Records excerpted from a collection:

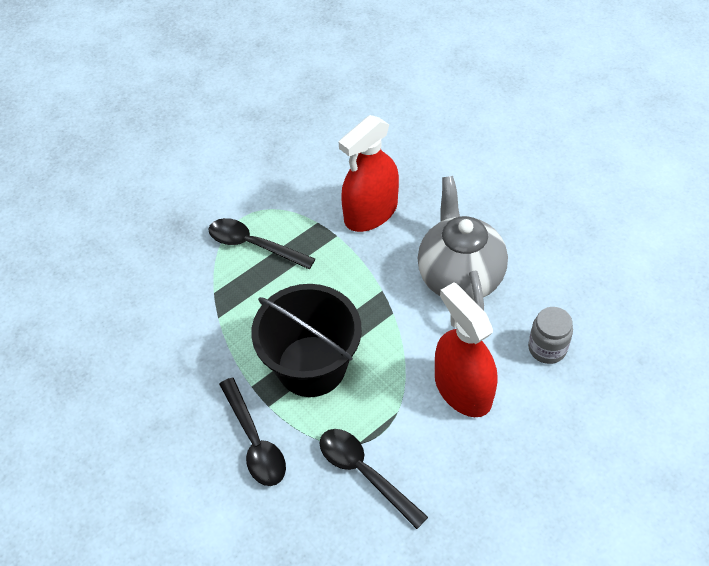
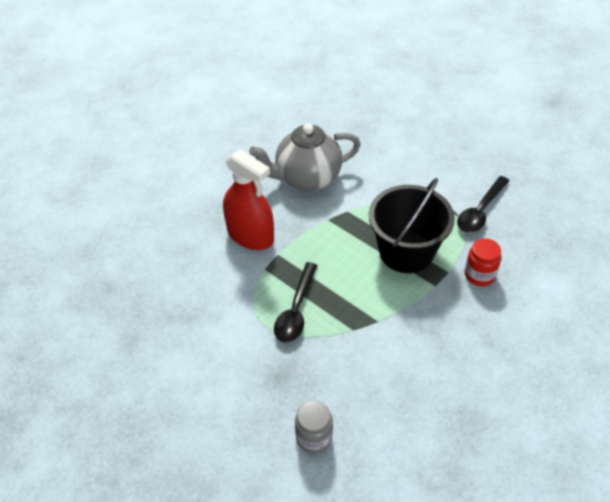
camera: 100 degrees left, 5 degrees down
(255, 441) = (479, 275): black spoon -> red jar
(462, 389) = (401, 169): red spray bottle -> none
(547, 348) = (358, 133): grey jar -> grey jar (314, 437)

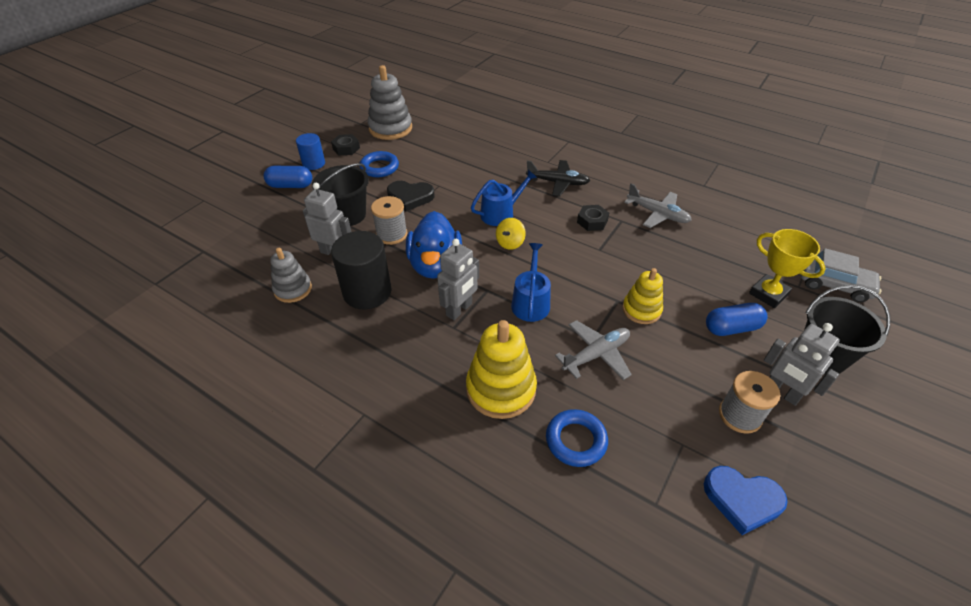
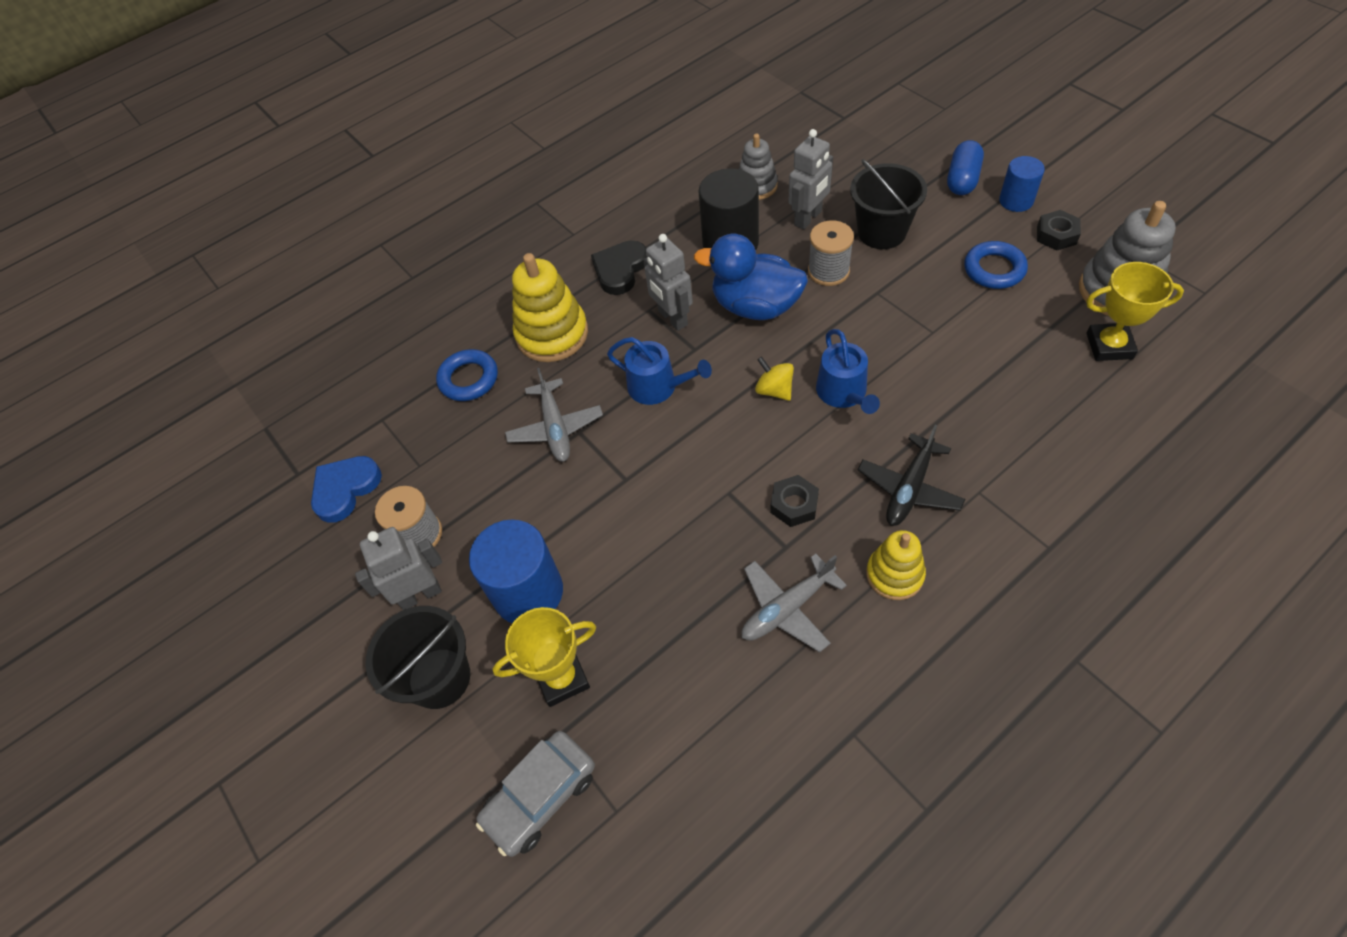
camera: 115 degrees right, 10 degrees up
(410, 197) = (908, 297): black heart -> black heart (620, 270)
(433, 130) = (1109, 346): none -> yellow trophy
(641, 310) = (599, 500): yellow stacking toy -> yellow stacking toy (894, 574)
(731, 328) = (528, 592): blue capsule -> blue cylinder

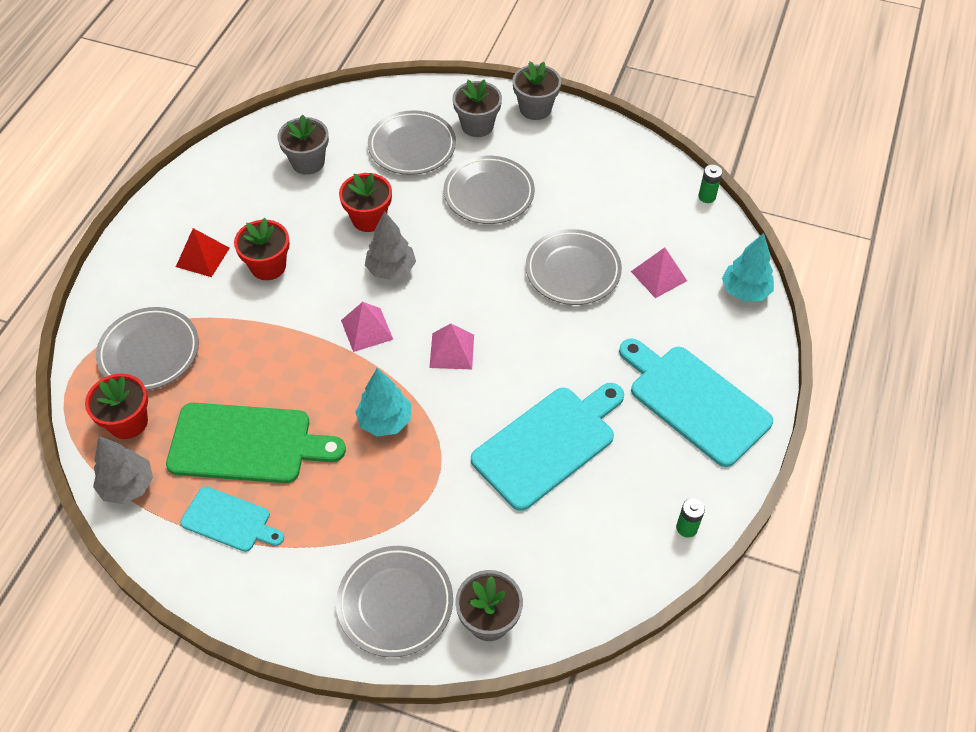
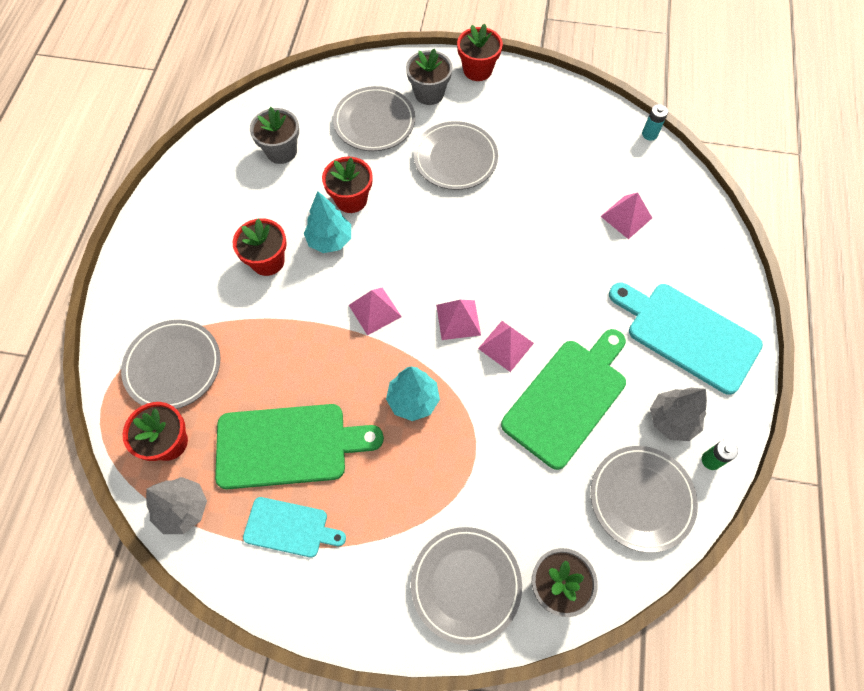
camera: 10 degrees left, 10 degrees up
(202, 257) = (203, 261): red pyramid -> none
(391, 269) = (383, 247): grey tree -> grey tree (672, 420)
(495, 383) = (506, 345): none -> pink pyramid
(535, 109) = (477, 70): grey flower pot -> red flower pot
(548, 444) = (567, 398): turquoise cutting board -> green cutting board
(573, 271) = (549, 223): grey plate -> grey plate (641, 499)
(707, 196) = (649, 134): green battery -> turquoise battery
(745, 291) = (705, 220): turquoise tree -> turquoise tree (330, 240)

Exercise objective :: Transcribe every line from the one with "(255, 441) = (479, 275): black" to the last line of the records above, exactly, excluding pictures.

Answer section ::
(255, 441) = (479, 275): black spoon -> red jar
(462, 389) = (401, 169): red spray bottle -> none
(547, 348) = (358, 133): grey jar -> grey jar (314, 437)

camera: 115 degrees right, 10 degrees up
(410, 197) = (908, 297): black heart -> black heart (620, 270)
(433, 130) = (1109, 346): none -> yellow trophy
(641, 310) = (599, 500): yellow stacking toy -> yellow stacking toy (894, 574)
(731, 328) = (528, 592): blue capsule -> blue cylinder

camera: 10 degrees left, 10 degrees up
(202, 257) = (203, 261): red pyramid -> none
(391, 269) = (383, 247): grey tree -> grey tree (672, 420)
(495, 383) = (506, 345): none -> pink pyramid
(535, 109) = (477, 70): grey flower pot -> red flower pot
(548, 444) = (567, 398): turquoise cutting board -> green cutting board
(573, 271) = (549, 223): grey plate -> grey plate (641, 499)
(707, 196) = (649, 134): green battery -> turquoise battery
(745, 291) = (705, 220): turquoise tree -> turquoise tree (330, 240)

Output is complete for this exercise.